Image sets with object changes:
*** Block opens ***

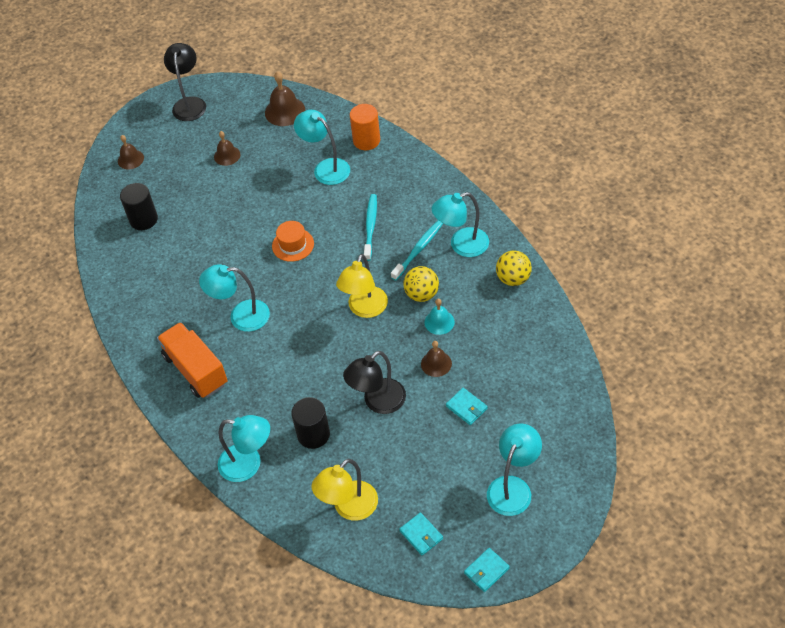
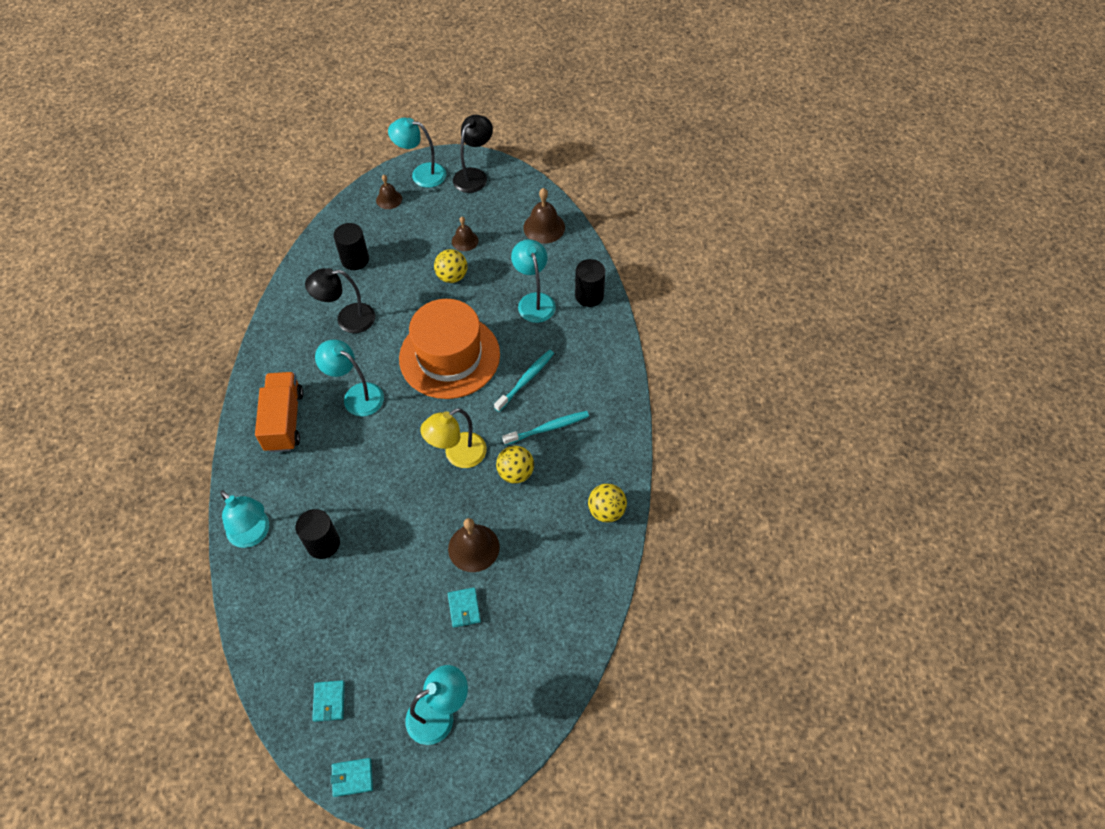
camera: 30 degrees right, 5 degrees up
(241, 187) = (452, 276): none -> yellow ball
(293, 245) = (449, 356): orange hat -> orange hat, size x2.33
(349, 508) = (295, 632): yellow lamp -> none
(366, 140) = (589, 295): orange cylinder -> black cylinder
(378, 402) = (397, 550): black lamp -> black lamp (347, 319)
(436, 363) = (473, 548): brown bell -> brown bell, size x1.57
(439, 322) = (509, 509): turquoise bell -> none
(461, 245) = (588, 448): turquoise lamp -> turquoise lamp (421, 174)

*** Block closes ***

§ EXERCISE
This exercise calls for the line containing "(378, 402) = (397, 550): black" and each line after it in the records, copied exactly.

§ ANSWER BOX
(378, 402) = (397, 550): black lamp -> black lamp (347, 319)
(436, 363) = (473, 548): brown bell -> brown bell, size x1.57
(439, 322) = (509, 509): turquoise bell -> none
(461, 245) = (588, 448): turquoise lamp -> turquoise lamp (421, 174)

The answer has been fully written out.